Problem:
Update these lines by replacing each occurrence of "each given word" with "every listed word" and leaving everything else unchanged.

### Dataset extract

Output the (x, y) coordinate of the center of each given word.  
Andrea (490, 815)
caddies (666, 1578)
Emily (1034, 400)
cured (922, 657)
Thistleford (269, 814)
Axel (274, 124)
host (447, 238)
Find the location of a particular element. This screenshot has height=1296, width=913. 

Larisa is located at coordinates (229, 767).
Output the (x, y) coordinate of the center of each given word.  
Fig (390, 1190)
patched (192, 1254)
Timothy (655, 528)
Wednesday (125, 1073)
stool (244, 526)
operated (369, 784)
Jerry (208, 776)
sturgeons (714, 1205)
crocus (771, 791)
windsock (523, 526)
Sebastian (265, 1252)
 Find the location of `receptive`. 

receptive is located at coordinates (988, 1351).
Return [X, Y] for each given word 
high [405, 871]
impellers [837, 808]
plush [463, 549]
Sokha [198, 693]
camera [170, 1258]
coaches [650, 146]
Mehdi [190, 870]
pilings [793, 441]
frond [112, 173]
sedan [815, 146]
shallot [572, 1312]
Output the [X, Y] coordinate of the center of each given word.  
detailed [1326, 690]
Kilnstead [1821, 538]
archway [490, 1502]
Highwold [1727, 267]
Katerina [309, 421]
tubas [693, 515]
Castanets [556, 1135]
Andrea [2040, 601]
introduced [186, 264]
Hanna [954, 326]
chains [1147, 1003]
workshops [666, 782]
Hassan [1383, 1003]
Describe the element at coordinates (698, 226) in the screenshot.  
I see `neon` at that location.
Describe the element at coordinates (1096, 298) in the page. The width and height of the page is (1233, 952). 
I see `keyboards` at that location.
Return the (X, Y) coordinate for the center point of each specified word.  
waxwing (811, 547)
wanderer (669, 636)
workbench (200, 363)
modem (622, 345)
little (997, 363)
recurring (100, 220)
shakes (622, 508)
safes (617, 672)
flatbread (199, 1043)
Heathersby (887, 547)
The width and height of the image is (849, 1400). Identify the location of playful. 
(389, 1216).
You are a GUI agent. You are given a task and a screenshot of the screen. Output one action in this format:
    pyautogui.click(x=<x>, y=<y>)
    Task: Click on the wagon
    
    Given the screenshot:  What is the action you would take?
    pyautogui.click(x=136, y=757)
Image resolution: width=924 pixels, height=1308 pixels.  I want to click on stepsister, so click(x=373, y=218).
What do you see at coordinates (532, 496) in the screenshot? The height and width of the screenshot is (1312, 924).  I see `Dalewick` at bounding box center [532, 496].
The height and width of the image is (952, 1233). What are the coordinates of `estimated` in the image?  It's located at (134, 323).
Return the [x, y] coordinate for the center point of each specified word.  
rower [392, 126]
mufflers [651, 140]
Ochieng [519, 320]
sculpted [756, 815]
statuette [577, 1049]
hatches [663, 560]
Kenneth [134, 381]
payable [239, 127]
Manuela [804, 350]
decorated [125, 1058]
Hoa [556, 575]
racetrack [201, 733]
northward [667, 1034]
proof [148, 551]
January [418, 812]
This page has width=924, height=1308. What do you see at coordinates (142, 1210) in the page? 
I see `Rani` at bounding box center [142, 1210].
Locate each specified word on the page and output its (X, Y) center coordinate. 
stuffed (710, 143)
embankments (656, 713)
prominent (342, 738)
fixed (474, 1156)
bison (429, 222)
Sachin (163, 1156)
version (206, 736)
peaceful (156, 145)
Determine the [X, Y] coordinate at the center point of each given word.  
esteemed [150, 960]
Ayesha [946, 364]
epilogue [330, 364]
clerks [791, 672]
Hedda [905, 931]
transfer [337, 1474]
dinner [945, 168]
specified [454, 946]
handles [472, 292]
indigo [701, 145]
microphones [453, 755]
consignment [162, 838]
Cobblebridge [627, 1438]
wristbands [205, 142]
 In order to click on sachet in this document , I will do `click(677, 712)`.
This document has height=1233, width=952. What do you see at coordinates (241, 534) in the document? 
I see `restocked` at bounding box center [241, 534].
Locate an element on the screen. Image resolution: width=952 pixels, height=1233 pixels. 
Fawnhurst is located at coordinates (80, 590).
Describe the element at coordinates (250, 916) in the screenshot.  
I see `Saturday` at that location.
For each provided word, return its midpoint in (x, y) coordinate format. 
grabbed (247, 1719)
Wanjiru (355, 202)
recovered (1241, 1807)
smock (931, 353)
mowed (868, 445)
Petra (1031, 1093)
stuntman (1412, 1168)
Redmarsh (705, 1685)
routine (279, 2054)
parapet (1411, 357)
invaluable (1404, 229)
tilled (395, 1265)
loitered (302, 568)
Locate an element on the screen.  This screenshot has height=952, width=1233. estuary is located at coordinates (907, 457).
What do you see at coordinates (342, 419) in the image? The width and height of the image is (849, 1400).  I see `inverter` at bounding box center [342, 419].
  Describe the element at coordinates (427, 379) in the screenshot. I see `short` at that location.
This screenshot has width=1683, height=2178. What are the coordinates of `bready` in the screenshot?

######

Solved exercise:
Output the (x, y) coordinate of the center of every listed word.  
Andrea (490, 815)
caddies (666, 1578)
Emily (1034, 400)
cured (922, 657)
Thistleford (269, 814)
Axel (274, 124)
host (447, 238)
Find the location of a particular element. This screenshot has height=1296, width=913. 

Larisa is located at coordinates (229, 767).
Output the (x, y) coordinate of the center of every listed word.  
Fig (390, 1190)
patched (192, 1254)
Timothy (655, 528)
Wednesday (125, 1073)
stool (244, 526)
operated (369, 784)
Jerry (208, 776)
sturgeons (714, 1205)
crocus (771, 791)
windsock (523, 526)
Sebastian (265, 1252)
 Find the location of `receptive`. 

receptive is located at coordinates (988, 1351).
Return [X, Y] for every listed word 
high [405, 871]
impellers [837, 808]
plush [463, 549]
Sokha [198, 693]
camera [170, 1258]
coaches [650, 146]
Mehdi [190, 870]
pilings [793, 441]
frond [112, 173]
sedan [815, 146]
shallot [572, 1312]
Output the [X, Y] coordinate of the center of every listed word.  
detailed [1326, 690]
Kilnstead [1821, 538]
archway [490, 1502]
Highwold [1727, 267]
Katerina [309, 421]
tubas [693, 515]
Castanets [556, 1135]
Andrea [2040, 601]
introduced [186, 264]
Hanna [954, 326]
chains [1147, 1003]
workshops [666, 782]
Hassan [1383, 1003]
Describe the element at coordinates (698, 226) in the screenshot.  
I see `neon` at that location.
Describe the element at coordinates (1096, 298) in the page. The width and height of the page is (1233, 952). 
I see `keyboards` at that location.
Return the (X, Y) coordinate for the center point of each specified word.  
waxwing (811, 547)
wanderer (669, 636)
workbench (200, 363)
modem (622, 345)
little (997, 363)
recurring (100, 220)
shakes (622, 508)
safes (617, 672)
flatbread (199, 1043)
Heathersby (887, 547)
The width and height of the image is (849, 1400). Identify the location of playful. 
(389, 1216).
You are a GUI agent. You are given a task and a screenshot of the screen. Output one action in this format:
    pyautogui.click(x=<x>, y=<y>)
    Task: Click on the wagon
    
    Given the screenshot:  What is the action you would take?
    pyautogui.click(x=136, y=757)
Image resolution: width=924 pixels, height=1308 pixels.  I want to click on stepsister, so click(x=373, y=218).
What do you see at coordinates (532, 496) in the screenshot? The height and width of the screenshot is (1312, 924).  I see `Dalewick` at bounding box center [532, 496].
The height and width of the image is (952, 1233). What are the coordinates of `estimated` in the image?  It's located at (134, 323).
Return the [x, y] coordinate for the center point of each specified word.  
rower [392, 126]
mufflers [651, 140]
Ochieng [519, 320]
sculpted [756, 815]
statuette [577, 1049]
hatches [663, 560]
Kenneth [134, 381]
payable [239, 127]
Manuela [804, 350]
decorated [125, 1058]
Hoa [556, 575]
racetrack [201, 733]
northward [667, 1034]
proof [148, 551]
January [418, 812]
This page has width=924, height=1308. What do you see at coordinates (142, 1210) in the page? 
I see `Rani` at bounding box center [142, 1210].
Locate each specified word on the page and output its (X, Y) center coordinate. 
stuffed (710, 143)
embankments (656, 713)
prominent (342, 738)
fixed (474, 1156)
bison (429, 222)
Sachin (163, 1156)
version (206, 736)
peaceful (156, 145)
Determine the [X, Y] coordinate at the center point of every listed word.  
esteemed [150, 960]
Ayesha [946, 364]
epilogue [330, 364]
clerks [791, 672]
Hedda [905, 931]
transfer [337, 1474]
dinner [945, 168]
specified [454, 946]
handles [472, 292]
indigo [701, 145]
microphones [453, 755]
consignment [162, 838]
Cobblebridge [627, 1438]
wristbands [205, 142]
 In order to click on sachet in this document , I will do `click(677, 712)`.
This document has height=1233, width=952. What do you see at coordinates (241, 534) in the document? 
I see `restocked` at bounding box center [241, 534].
Locate an element on the screen. Image resolution: width=952 pixels, height=1233 pixels. 
Fawnhurst is located at coordinates (80, 590).
Describe the element at coordinates (250, 916) in the screenshot.  
I see `Saturday` at that location.
For each provided word, return its midpoint in (x, y) coordinate format. 
grabbed (247, 1719)
Wanjiru (355, 202)
recovered (1241, 1807)
smock (931, 353)
mowed (868, 445)
Petra (1031, 1093)
stuntman (1412, 1168)
Redmarsh (705, 1685)
routine (279, 2054)
parapet (1411, 357)
invaluable (1404, 229)
tilled (395, 1265)
loitered (302, 568)
Locate an element on the screen.  This screenshot has height=952, width=1233. estuary is located at coordinates (907, 457).
What do you see at coordinates (342, 419) in the image? The width and height of the image is (849, 1400).  I see `inverter` at bounding box center [342, 419].
  Describe the element at coordinates (427, 379) in the screenshot. I see `short` at that location.
This screenshot has width=1683, height=2178. What are the coordinates of `bready` in the screenshot?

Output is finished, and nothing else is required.